Below are records; report the number of lines in them that include the word "triangle", with no other text.
= Beginning of Section =
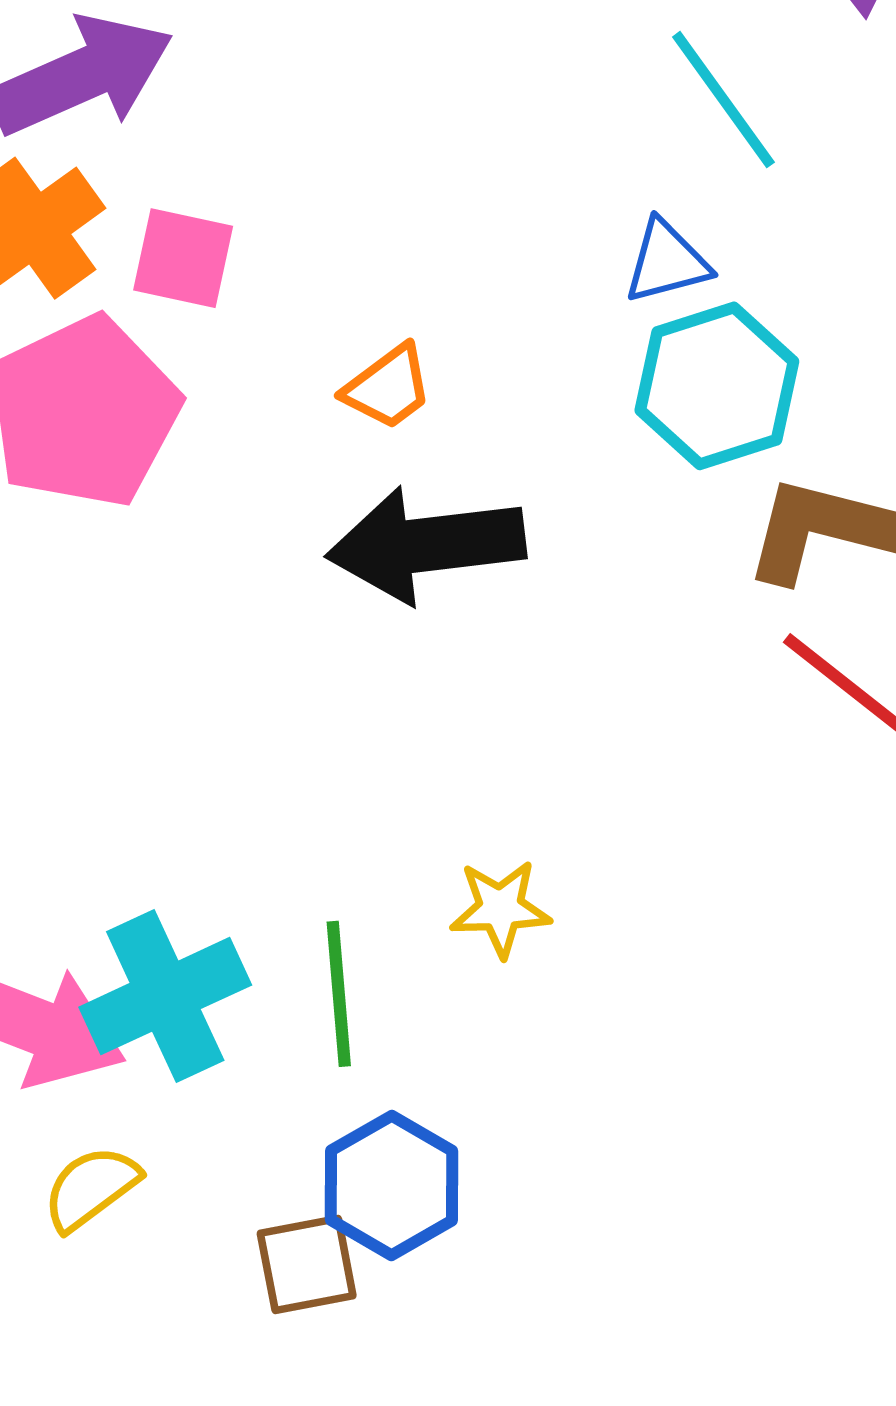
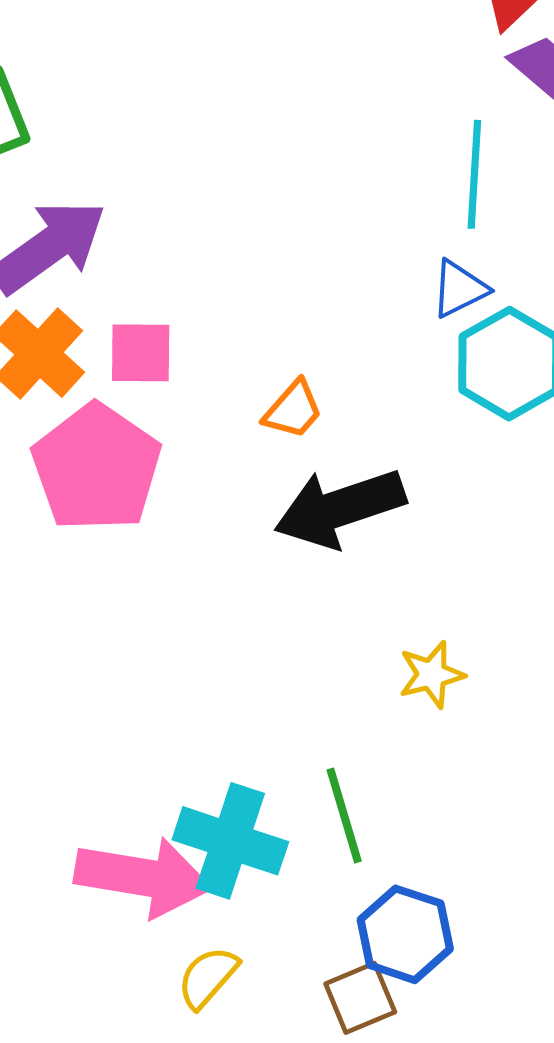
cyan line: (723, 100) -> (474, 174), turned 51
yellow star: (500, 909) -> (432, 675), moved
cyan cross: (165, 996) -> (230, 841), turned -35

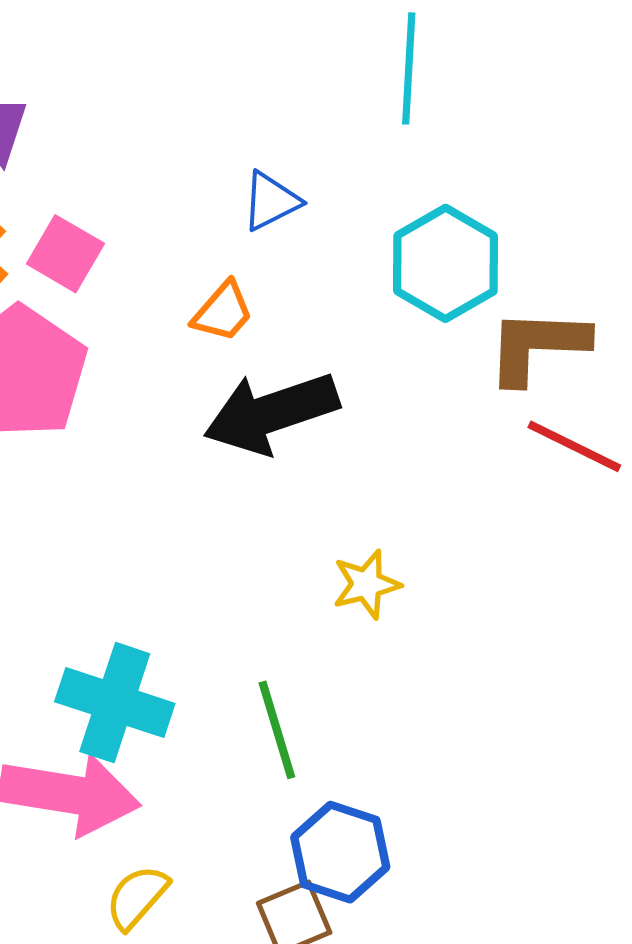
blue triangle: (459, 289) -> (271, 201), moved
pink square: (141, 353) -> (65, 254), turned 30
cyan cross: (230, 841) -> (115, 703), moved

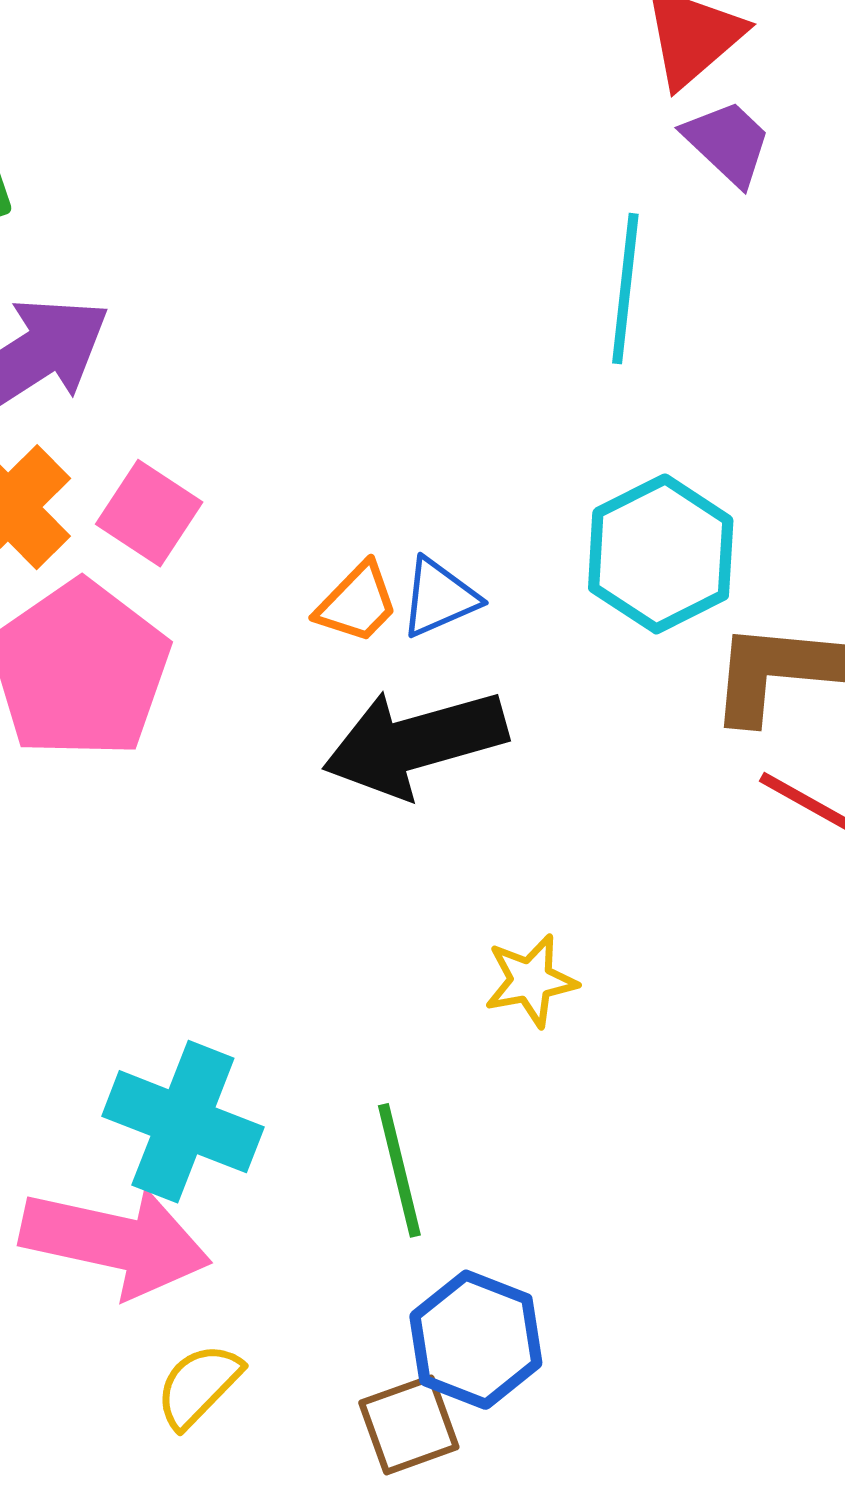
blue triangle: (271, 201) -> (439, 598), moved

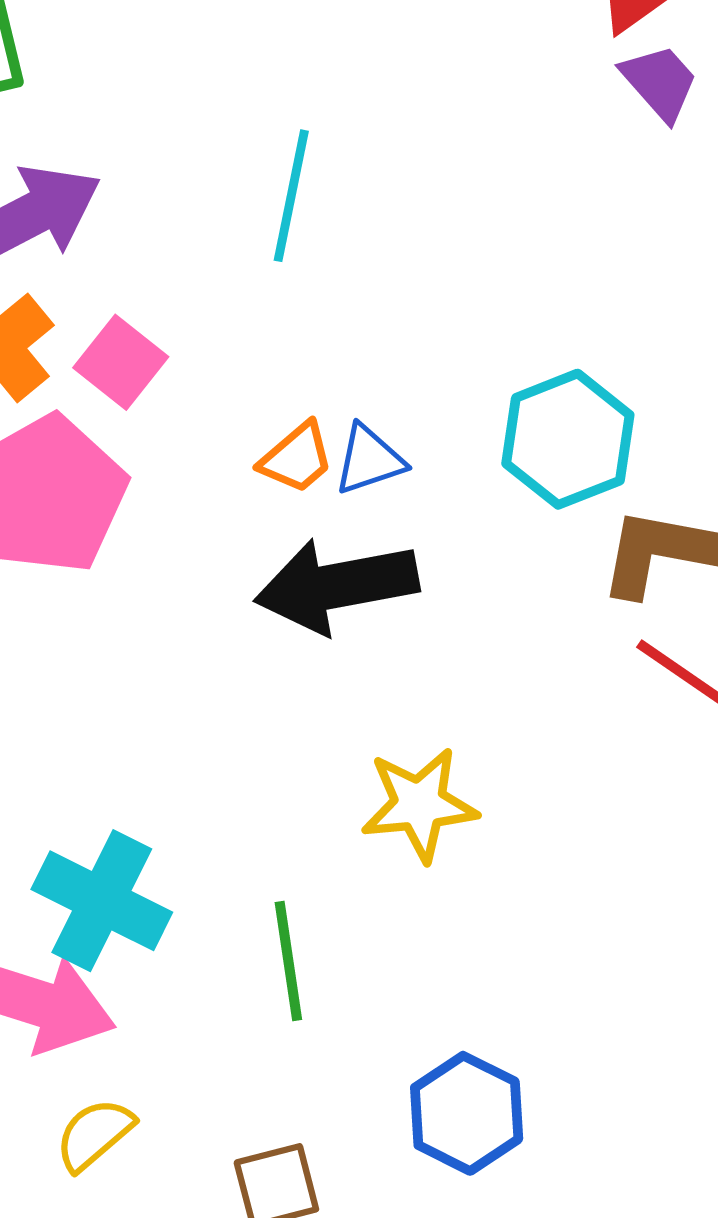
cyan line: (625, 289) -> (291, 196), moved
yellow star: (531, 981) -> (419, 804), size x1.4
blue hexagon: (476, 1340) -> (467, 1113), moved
= End of Section =
▶ Solution for this task
2